[Records from a data source]
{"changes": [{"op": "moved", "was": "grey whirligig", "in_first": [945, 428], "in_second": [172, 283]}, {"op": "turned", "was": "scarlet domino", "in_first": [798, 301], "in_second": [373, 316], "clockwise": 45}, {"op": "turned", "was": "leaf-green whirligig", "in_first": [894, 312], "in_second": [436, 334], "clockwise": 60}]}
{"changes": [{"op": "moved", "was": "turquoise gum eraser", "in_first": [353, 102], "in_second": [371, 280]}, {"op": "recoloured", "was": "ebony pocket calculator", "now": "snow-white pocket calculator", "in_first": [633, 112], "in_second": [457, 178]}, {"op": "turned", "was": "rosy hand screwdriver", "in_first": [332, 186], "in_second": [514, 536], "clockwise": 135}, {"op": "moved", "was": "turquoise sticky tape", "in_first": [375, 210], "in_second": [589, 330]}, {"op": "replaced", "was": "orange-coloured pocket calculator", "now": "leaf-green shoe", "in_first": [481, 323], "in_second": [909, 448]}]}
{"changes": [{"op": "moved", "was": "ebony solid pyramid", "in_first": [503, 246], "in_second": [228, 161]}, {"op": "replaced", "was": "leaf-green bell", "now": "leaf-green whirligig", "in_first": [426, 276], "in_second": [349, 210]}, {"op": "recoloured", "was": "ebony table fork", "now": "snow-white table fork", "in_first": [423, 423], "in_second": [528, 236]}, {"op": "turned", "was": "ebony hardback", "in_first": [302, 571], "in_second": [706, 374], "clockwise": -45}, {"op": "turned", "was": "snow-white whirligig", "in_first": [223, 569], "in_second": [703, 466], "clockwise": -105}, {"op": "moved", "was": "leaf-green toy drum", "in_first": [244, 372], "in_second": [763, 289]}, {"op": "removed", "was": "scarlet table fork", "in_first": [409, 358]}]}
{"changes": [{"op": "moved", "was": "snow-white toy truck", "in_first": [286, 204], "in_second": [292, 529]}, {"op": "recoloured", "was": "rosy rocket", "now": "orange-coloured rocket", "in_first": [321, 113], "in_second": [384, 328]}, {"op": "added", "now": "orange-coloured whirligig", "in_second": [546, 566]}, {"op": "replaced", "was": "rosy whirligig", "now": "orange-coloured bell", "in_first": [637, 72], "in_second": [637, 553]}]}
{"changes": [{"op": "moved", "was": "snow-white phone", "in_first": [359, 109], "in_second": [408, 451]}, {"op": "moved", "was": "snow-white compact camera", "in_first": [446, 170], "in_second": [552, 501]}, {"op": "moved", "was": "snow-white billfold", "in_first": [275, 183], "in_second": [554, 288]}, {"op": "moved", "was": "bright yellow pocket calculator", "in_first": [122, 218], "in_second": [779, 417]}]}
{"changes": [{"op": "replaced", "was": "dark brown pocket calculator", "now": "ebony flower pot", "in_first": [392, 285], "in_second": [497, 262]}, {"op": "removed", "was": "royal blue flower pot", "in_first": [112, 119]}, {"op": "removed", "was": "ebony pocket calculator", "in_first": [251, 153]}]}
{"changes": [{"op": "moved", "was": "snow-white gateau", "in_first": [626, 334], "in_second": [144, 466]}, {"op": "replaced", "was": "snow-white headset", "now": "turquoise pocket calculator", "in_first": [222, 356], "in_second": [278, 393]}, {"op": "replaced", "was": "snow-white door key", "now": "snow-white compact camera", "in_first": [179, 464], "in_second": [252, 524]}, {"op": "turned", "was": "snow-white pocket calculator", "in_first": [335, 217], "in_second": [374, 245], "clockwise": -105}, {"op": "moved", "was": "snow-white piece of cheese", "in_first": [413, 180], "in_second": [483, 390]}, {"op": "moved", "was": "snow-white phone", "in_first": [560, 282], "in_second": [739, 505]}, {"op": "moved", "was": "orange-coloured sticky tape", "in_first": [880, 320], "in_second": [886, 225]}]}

Problem requirements: Print all of the entries exactly, leaving nothing out.

Exercise output:
{"changes": [{"op": "moved", "was": "grey whirligig", "in_first": [945, 428], "in_second": [172, 283]}, {"op": "turned", "was": "scarlet domino", "in_first": [798, 301], "in_second": [373, 316], "clockwise": 45}, {"op": "turned", "was": "leaf-green whirligig", "in_first": [894, 312], "in_second": [436, 334], "clockwise": 60}]}
{"changes": [{"op": "moved", "was": "turquoise gum eraser", "in_first": [353, 102], "in_second": [371, 280]}, {"op": "recoloured", "was": "ebony pocket calculator", "now": "snow-white pocket calculator", "in_first": [633, 112], "in_second": [457, 178]}, {"op": "turned", "was": "rosy hand screwdriver", "in_first": [332, 186], "in_second": [514, 536], "clockwise": 135}, {"op": "moved", "was": "turquoise sticky tape", "in_first": [375, 210], "in_second": [589, 330]}, {"op": "replaced", "was": "orange-coloured pocket calculator", "now": "leaf-green shoe", "in_first": [481, 323], "in_second": [909, 448]}]}
{"changes": [{"op": "moved", "was": "ebony solid pyramid", "in_first": [503, 246], "in_second": [228, 161]}, {"op": "replaced", "was": "leaf-green bell", "now": "leaf-green whirligig", "in_first": [426, 276], "in_second": [349, 210]}, {"op": "recoloured", "was": "ebony table fork", "now": "snow-white table fork", "in_first": [423, 423], "in_second": [528, 236]}, {"op": "turned", "was": "ebony hardback", "in_first": [302, 571], "in_second": [706, 374], "clockwise": -45}, {"op": "turned", "was": "snow-white whirligig", "in_first": [223, 569], "in_second": [703, 466], "clockwise": -105}, {"op": "moved", "was": "leaf-green toy drum", "in_first": [244, 372], "in_second": [763, 289]}, {"op": "removed", "was": "scarlet table fork", "in_first": [409, 358]}]}
{"changes": [{"op": "moved", "was": "snow-white toy truck", "in_first": [286, 204], "in_second": [292, 529]}, {"op": "recoloured", "was": "rosy rocket", "now": "orange-coloured rocket", "in_first": [321, 113], "in_second": [384, 328]}, {"op": "added", "now": "orange-coloured whirligig", "in_second": [546, 566]}, {"op": "replaced", "was": "rosy whirligig", "now": "orange-coloured bell", "in_first": [637, 72], "in_second": [637, 553]}]}
{"changes": [{"op": "moved", "was": "snow-white phone", "in_first": [359, 109], "in_second": [408, 451]}, {"op": "moved", "was": "snow-white compact camera", "in_first": [446, 170], "in_second": [552, 501]}, {"op": "moved", "was": "snow-white billfold", "in_first": [275, 183], "in_second": [554, 288]}, {"op": "moved", "was": "bright yellow pocket calculator", "in_first": [122, 218], "in_second": [779, 417]}]}
{"changes": [{"op": "replaced", "was": "dark brown pocket calculator", "now": "ebony flower pot", "in_first": [392, 285], "in_second": [497, 262]}, {"op": "removed", "was": "royal blue flower pot", "in_first": [112, 119]}, {"op": "removed", "was": "ebony pocket calculator", "in_first": [251, 153]}]}
{"changes": [{"op": "moved", "was": "snow-white gateau", "in_first": [626, 334], "in_second": [144, 466]}, {"op": "replaced", "was": "snow-white headset", "now": "turquoise pocket calculator", "in_first": [222, 356], "in_second": [278, 393]}, {"op": "replaced", "was": "snow-white door key", "now": "snow-white compact camera", "in_first": [179, 464], "in_second": [252, 524]}, {"op": "turned", "was": "snow-white pocket calculator", "in_first": [335, 217], "in_second": [374, 245], "clockwise": -105}, {"op": "moved", "was": "snow-white piece of cheese", "in_first": [413, 180], "in_second": [483, 390]}, {"op": "moved", "was": "snow-white phone", "in_first": [560, 282], "in_second": [739, 505]}, {"op": "moved", "was": "orange-coloured sticky tape", "in_first": [880, 320], "in_second": [886, 225]}]}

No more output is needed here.